_TASK TO COMPLETE_
In the material below, find every line containing "bottom" and copy that line.
SOURCE MATERIAL Block Start
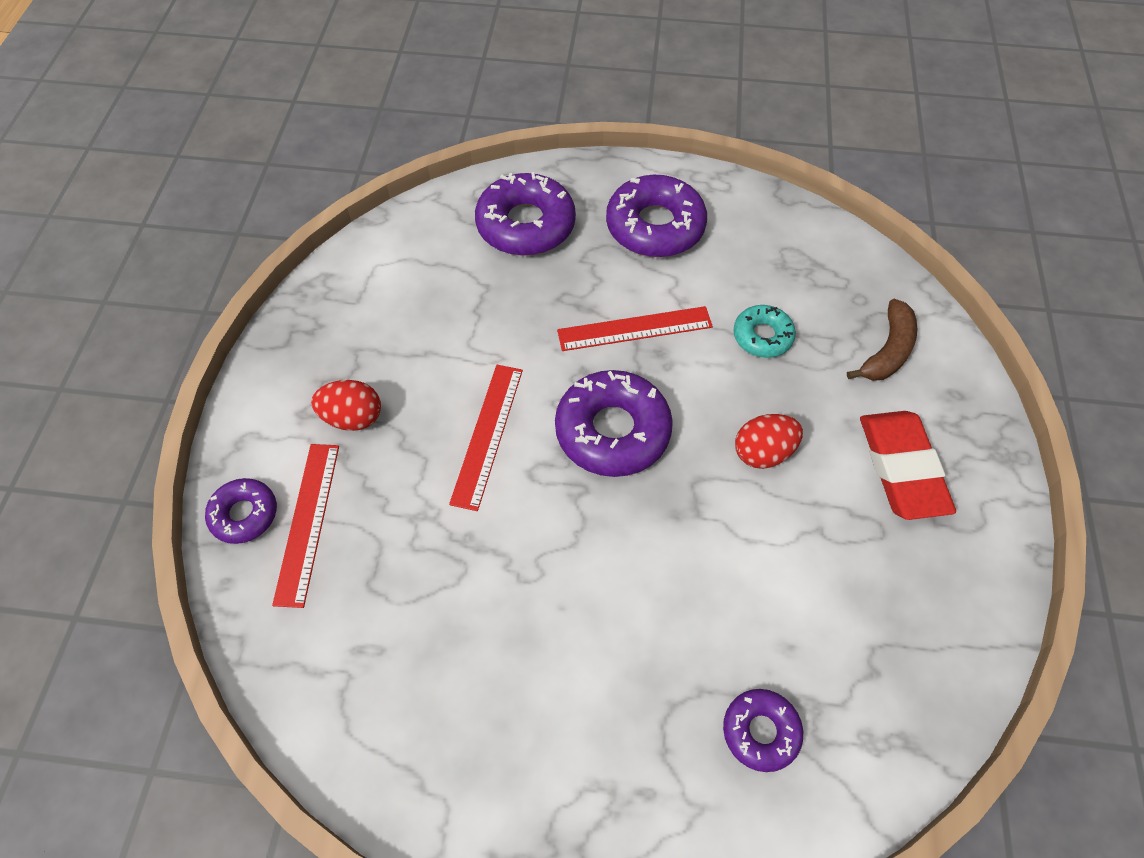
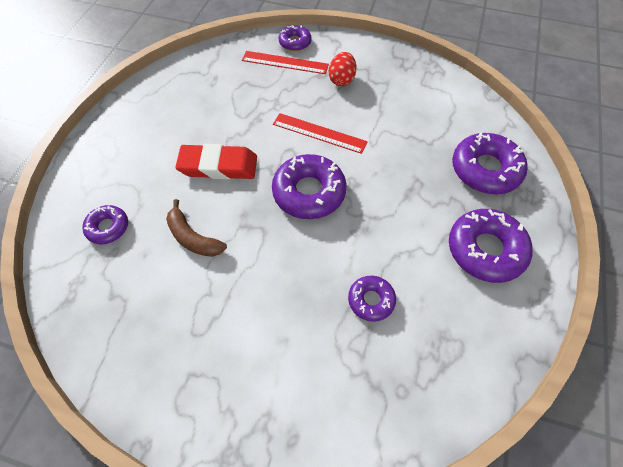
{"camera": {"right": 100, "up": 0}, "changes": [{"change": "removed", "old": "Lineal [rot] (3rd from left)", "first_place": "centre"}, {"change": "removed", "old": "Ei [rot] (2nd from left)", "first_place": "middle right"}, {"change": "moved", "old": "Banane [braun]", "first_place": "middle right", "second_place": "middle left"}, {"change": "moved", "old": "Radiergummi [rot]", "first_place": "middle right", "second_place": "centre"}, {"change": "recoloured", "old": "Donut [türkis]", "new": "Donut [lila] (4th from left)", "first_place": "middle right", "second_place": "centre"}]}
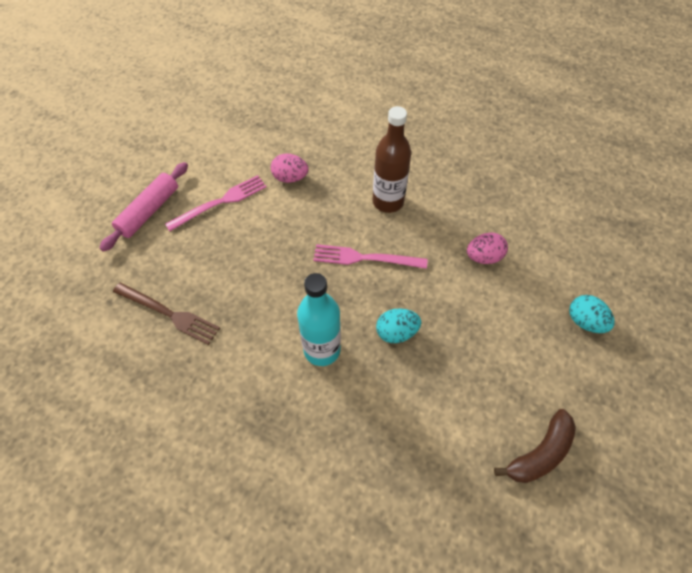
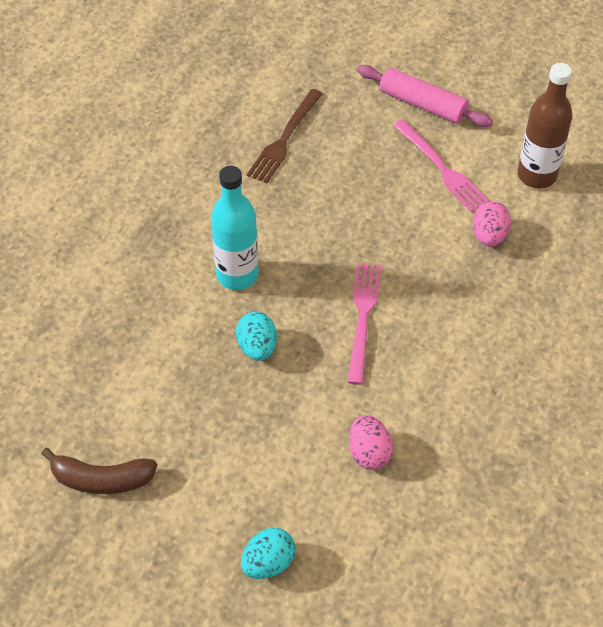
{"camera": {"right": 90, "up": -5}, "changes": [{"change": "moved", "old": "Flasche [braun]", "first_place": "top centre", "second_place": "top right"}, {"change": "turned", "old": "Banane [braun]", "first_place": "bottom right", "second_place": "bottom left", "degrees": -45}]}
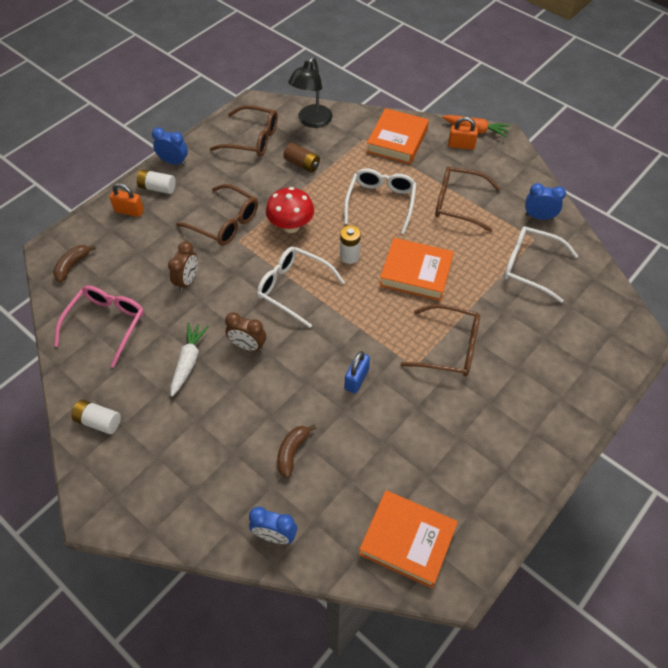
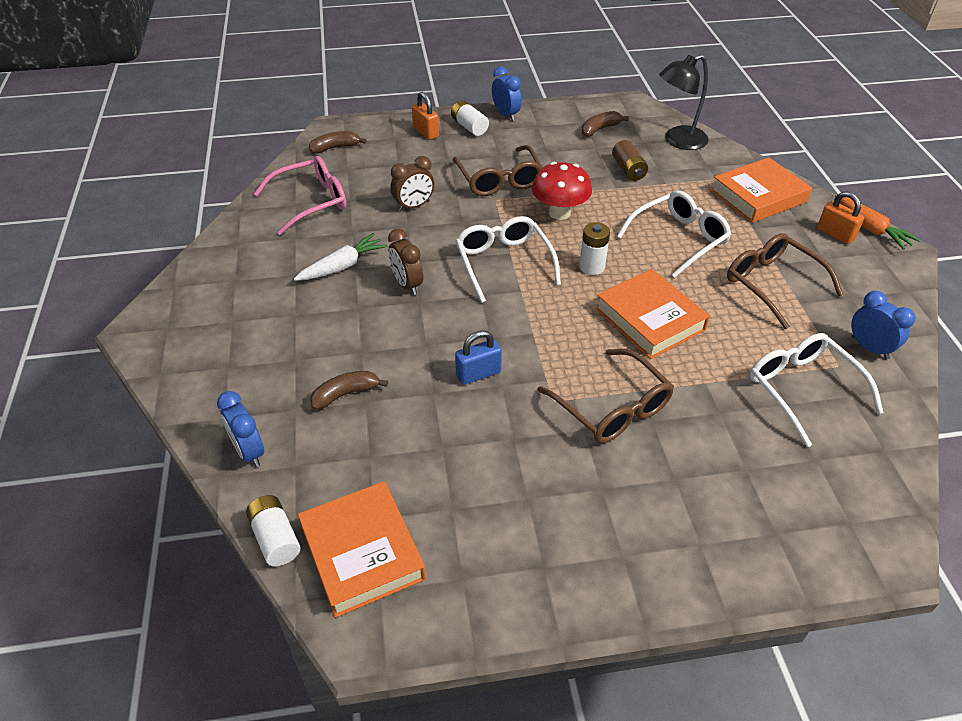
{"camera": {"right": 40, "up": -10}, "changes": [{"change": "moved", "old": "Batterie [weiß] (1st from left)", "first_place": "middle left", "second_place": "bottom left"}, {"change": "replaced", "old": "Brille [braun] (2nd from left)", "new": "Banane [braun] (3rd from left)", "first_place": "top centre", "second_place": "top centre"}]}
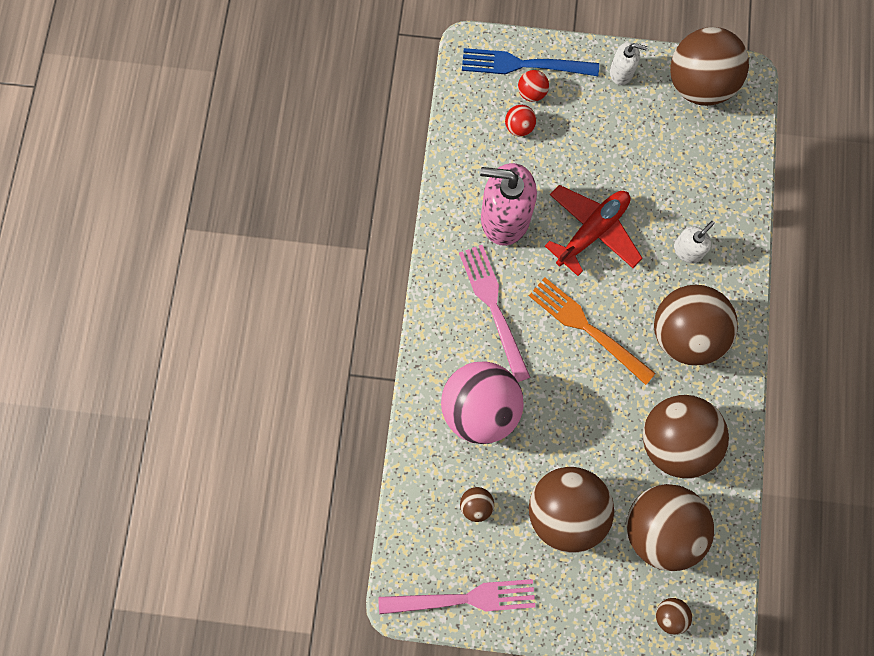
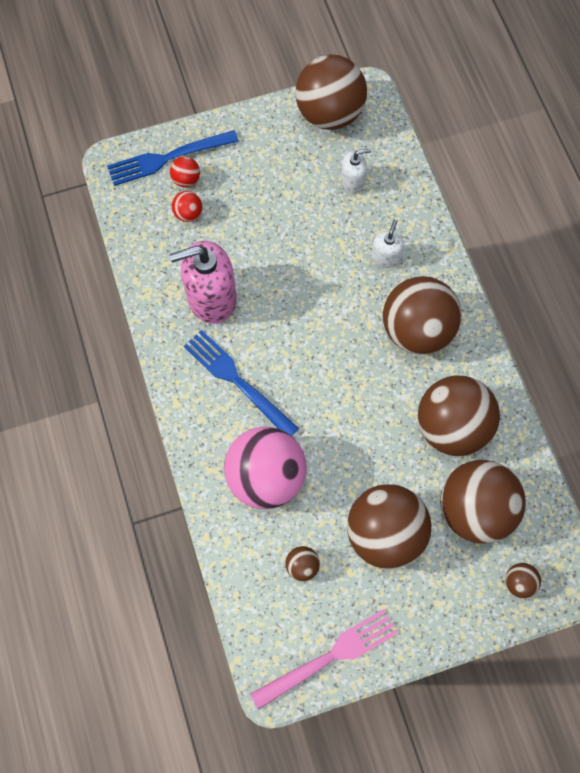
{"camera": {"right": -25, "up": -5}, "changes": [{"change": "removed", "old": "Gabel [orange]", "first_place": "middle right"}, {"change": "removed", "old": "Flugzeug [rot]", "first_place": "middle right"}, {"change": "moved", "old": "Seifenspender [weiß] (1st from left)", "first_place": "top right", "second_place": "top centre"}, {"change": "recoloured", "old": "Gabel [rosa] (2nd from left)", "new": "Gabel [blau] (2nd from left)", "first_place": "centre", "second_place": "centre"}]}
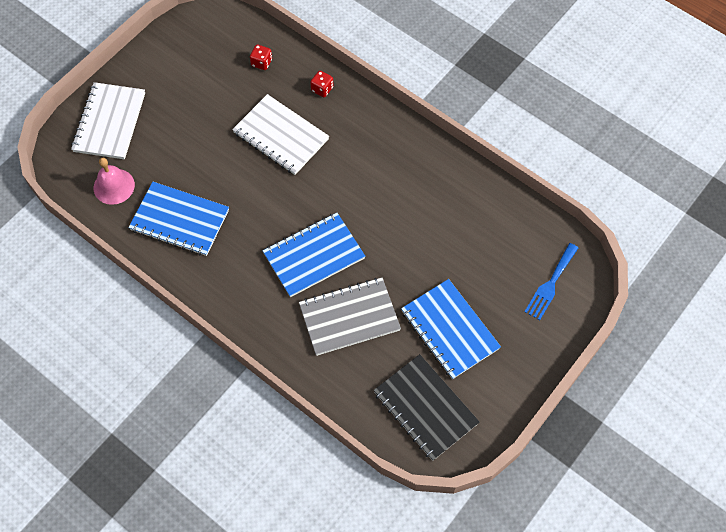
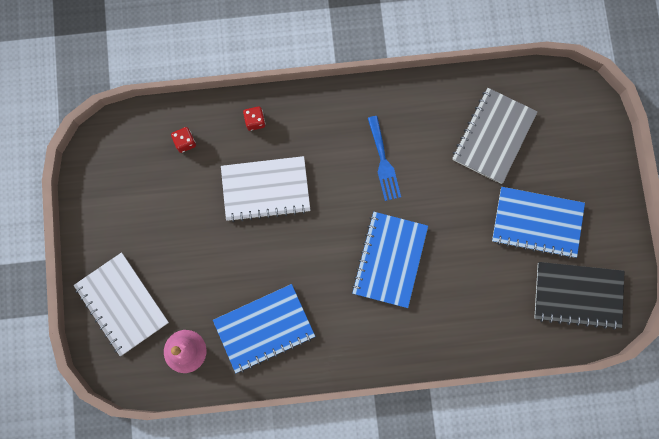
{"camera": {"right": -45, "up": 15}, "changes": [{"change": "moved", "old": "Notizbuch [grau]", "first_place": "centre", "second_place": "top right"}, {"change": "moved", "old": "Gabel [blau]", "first_place": "middle right", "second_place": "centre"}]}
SOURCE MATERIAL Block End
_SOLUTION FOR THIS TASK_
{"camera": {"right": 90, "up": -5}, "changes": [{"change": "moved", "old": "Flasche [braun]", "first_place": "top centre", "second_place": "top right"}, {"change": "turned", "old": "Banane [braun]", "first_place": "bottom right", "second_place": "bottom left", "degrees": -45}]}
{"camera": {"right": 40, "up": -10}, "changes": [{"change": "moved", "old": "Batterie [weiß] (1st from left)", "first_place": "middle left", "second_place": "bottom left"}, {"change": "replaced", "old": "Brille [braun] (2nd from left)", "new": "Banane [braun] (3rd from left)", "first_place": "top centre", "second_place": "top centre"}]}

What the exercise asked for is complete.